- _Exercise directions_
Make an exact copy of the entries below and leave any picture out of it.

================================

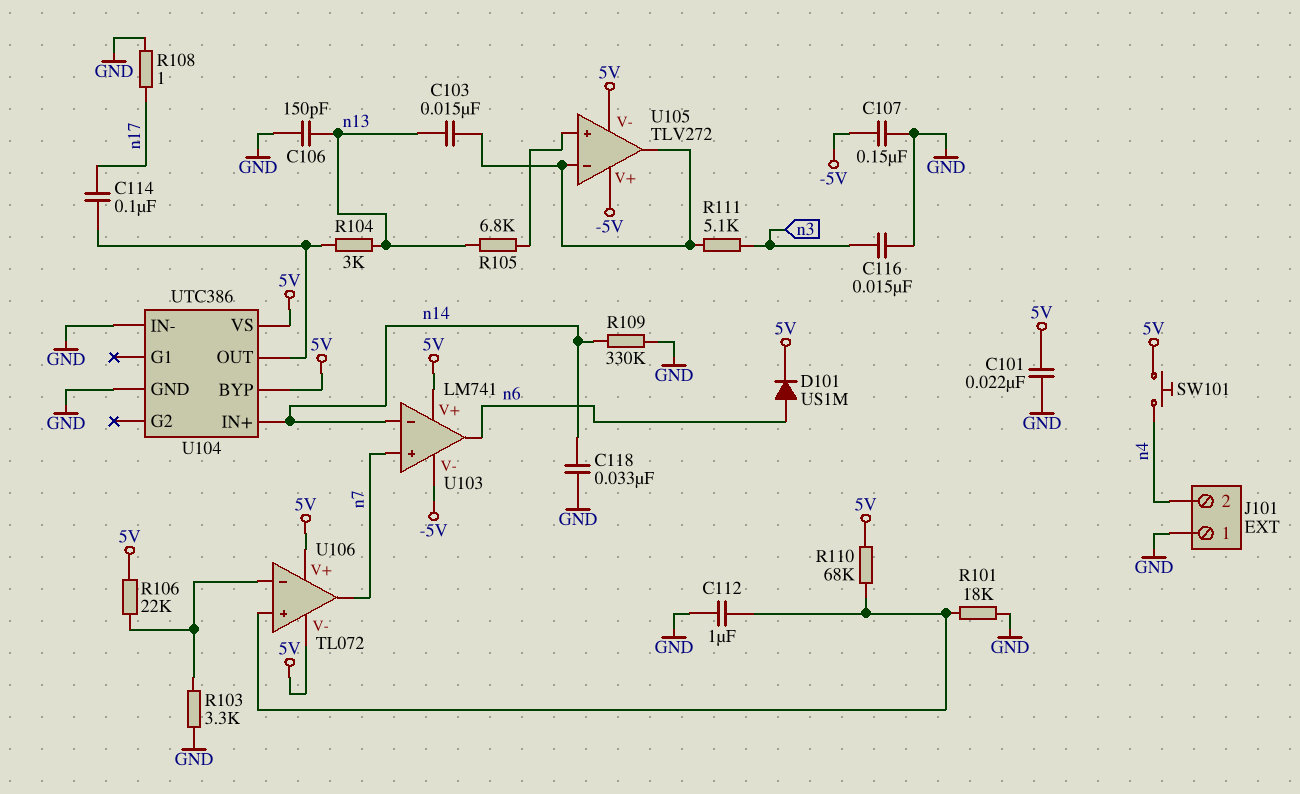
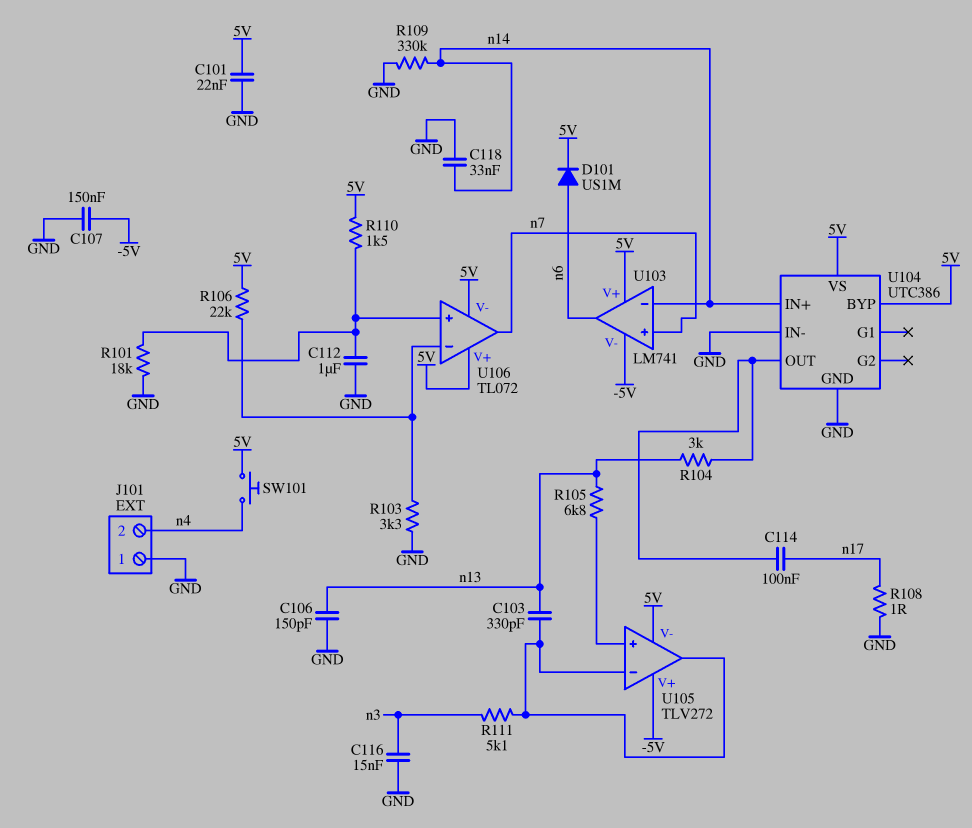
C103: 15nF (U105/in-, n13) -> 330pF (U105/in-, n13)
R110: 68k (5V, U106/in+) -> 1.5k (5V, U106/in+)

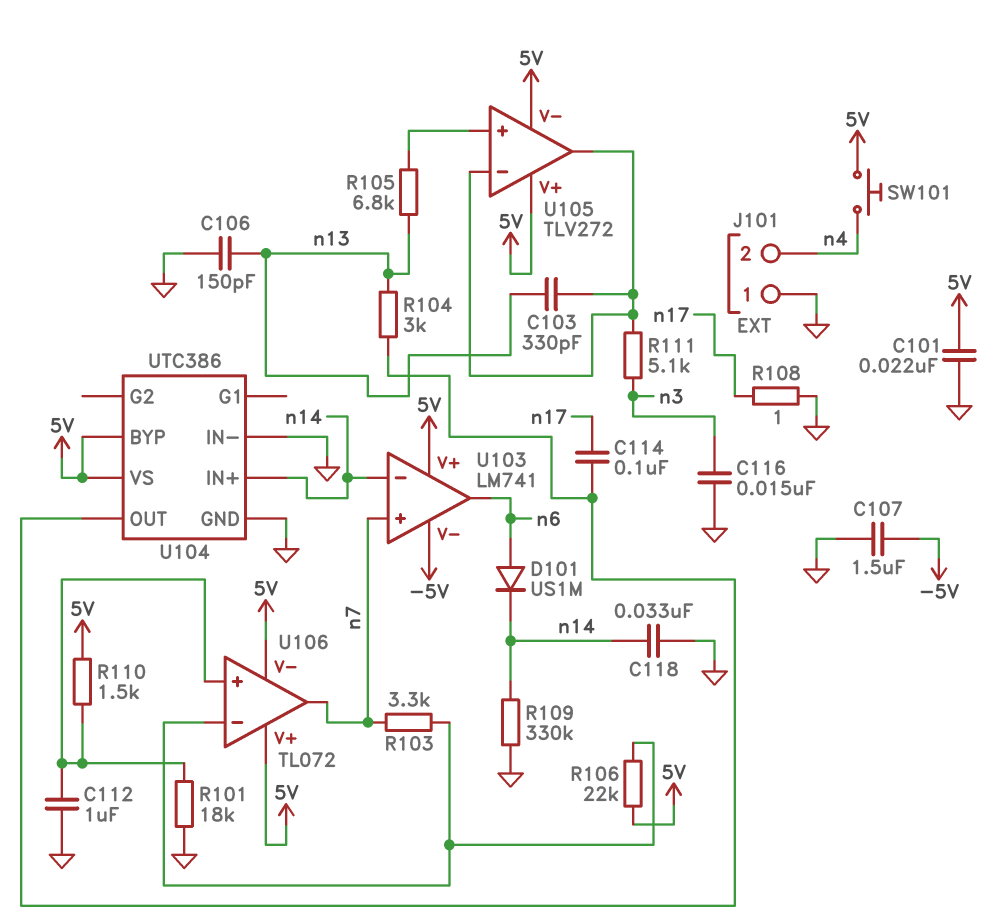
C107: 150nF (-5V, GND) -> 1.5uF (-5V, GND)
D101: diode US1M (A n6, K 5V) -> diode US1M (A n6, K n14)
R103: 3.3k (GND, U106/in-) -> 3.3k (U106/in-, n7)
U105 pin V+: -5V -> 5V

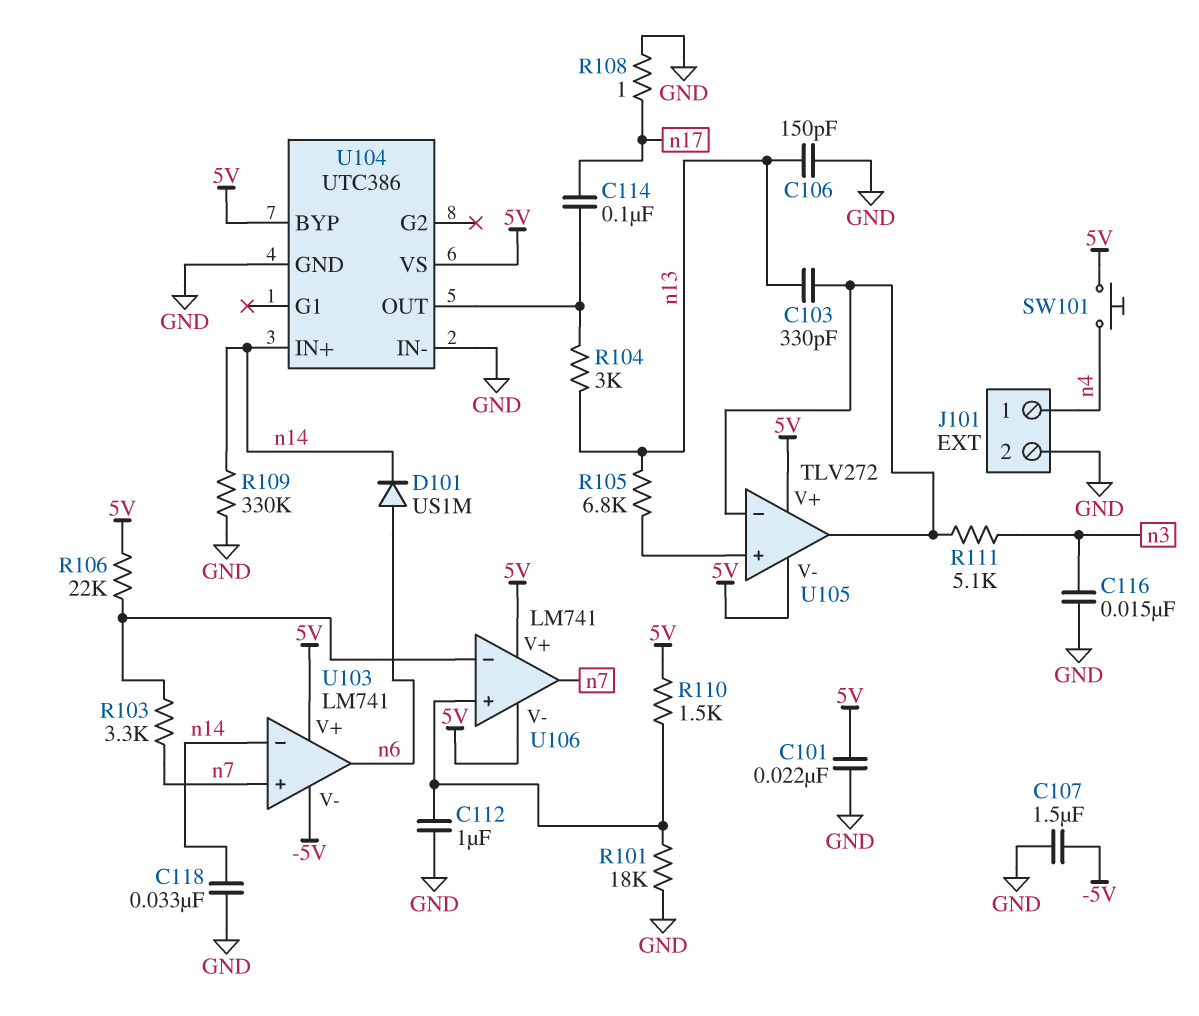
J101 pin 1: GND -> n4
J101 pin 2: n4 -> GND
U106: TL072 -> LM741

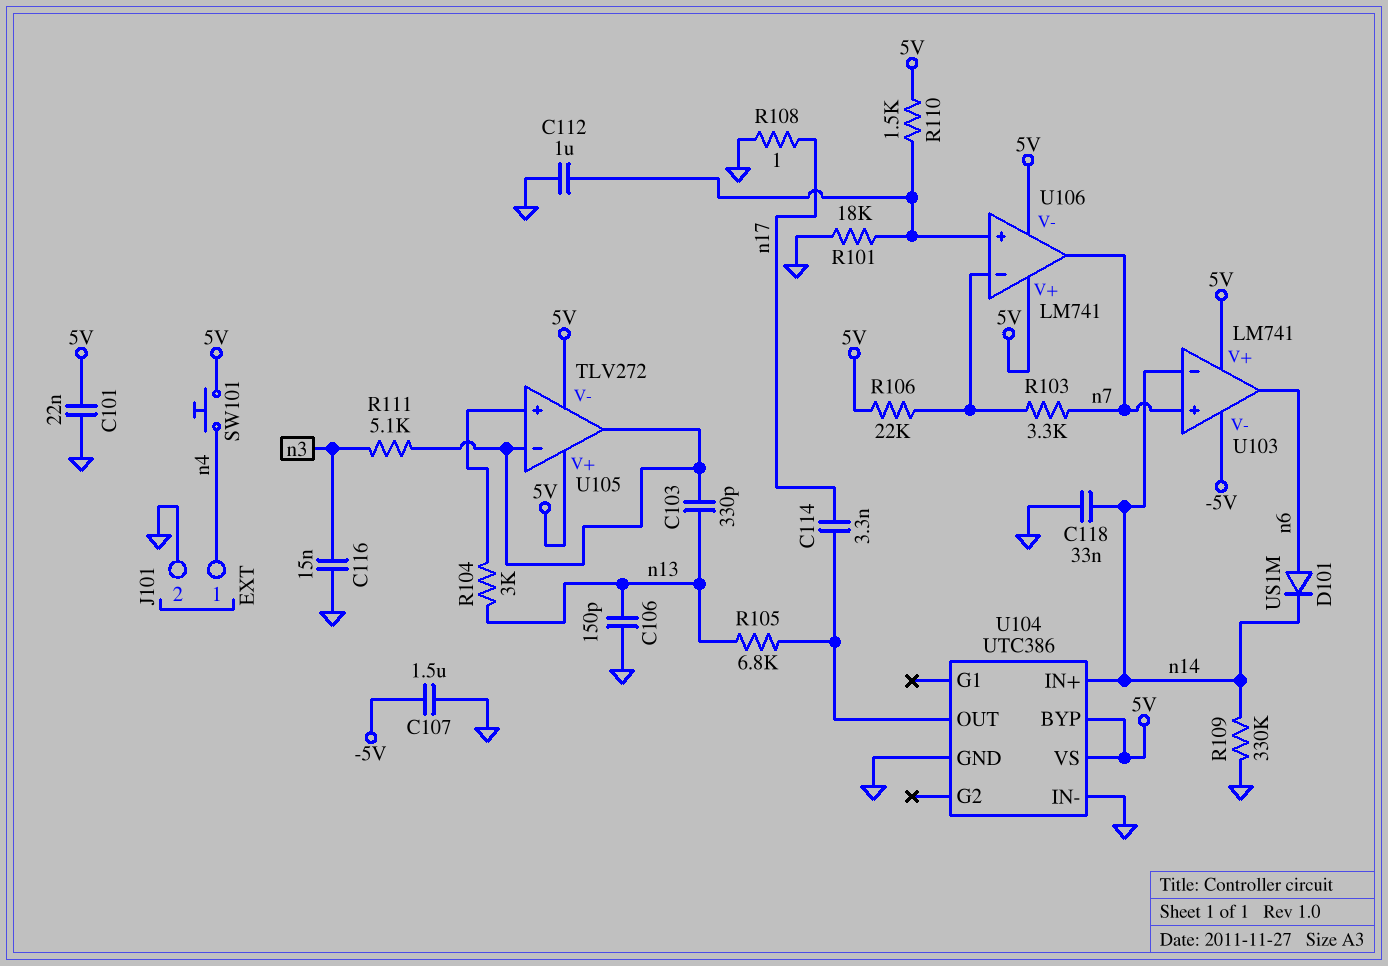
C114: 100nF (U104/OUT, n17) -> 3.3nF (U104/OUT, n17)
R104: 3k (U104/OUT, n13) -> 3k (U105/in+, n13)
R105: 6.8k (U105/in+, n13) -> 6.8k (U104/OUT, n13)

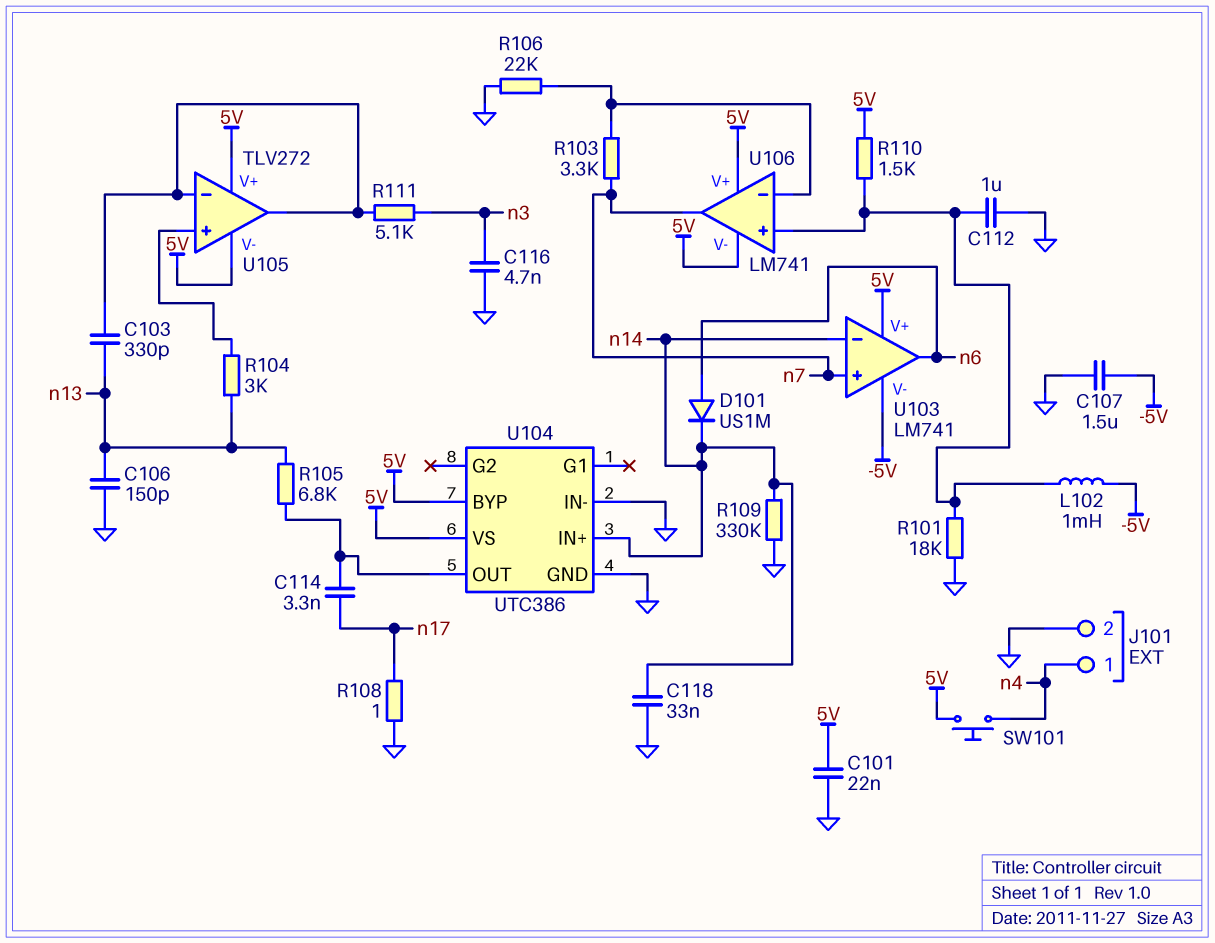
C116: 15nF (GND, n3) -> 4.7nF (GND, n3)
L102: none -> 1mH (-5V, U106/in+)
R106: 22k (5V, U106/in-) -> 22k (GND, U106/in-)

================================

- _Response to this exercise_
C103: 15nF (U105/in-, n13) -> 330pF (U105/in-, n13)
R110: 68k (5V, U106/in+) -> 1.5k (5V, U106/in+)

C107: 150nF (-5V, GND) -> 1.5uF (-5V, GND)
D101: diode US1M (A n6, K 5V) -> diode US1M (A n6, K n14)
R103: 3.3k (GND, U106/in-) -> 3.3k (U106/in-, n7)
U105 pin V+: -5V -> 5V

J101 pin 1: GND -> n4
J101 pin 2: n4 -> GND
U106: TL072 -> LM741

C114: 100nF (U104/OUT, n17) -> 3.3nF (U104/OUT, n17)
R104: 3k (U104/OUT, n13) -> 3k (U105/in+, n13)
R105: 6.8k (U105/in+, n13) -> 6.8k (U104/OUT, n13)

C116: 15nF (GND, n3) -> 4.7nF (GND, n3)
L102: none -> 1mH (-5V, U106/in+)
R106: 22k (5V, U106/in-) -> 22k (GND, U106/in-)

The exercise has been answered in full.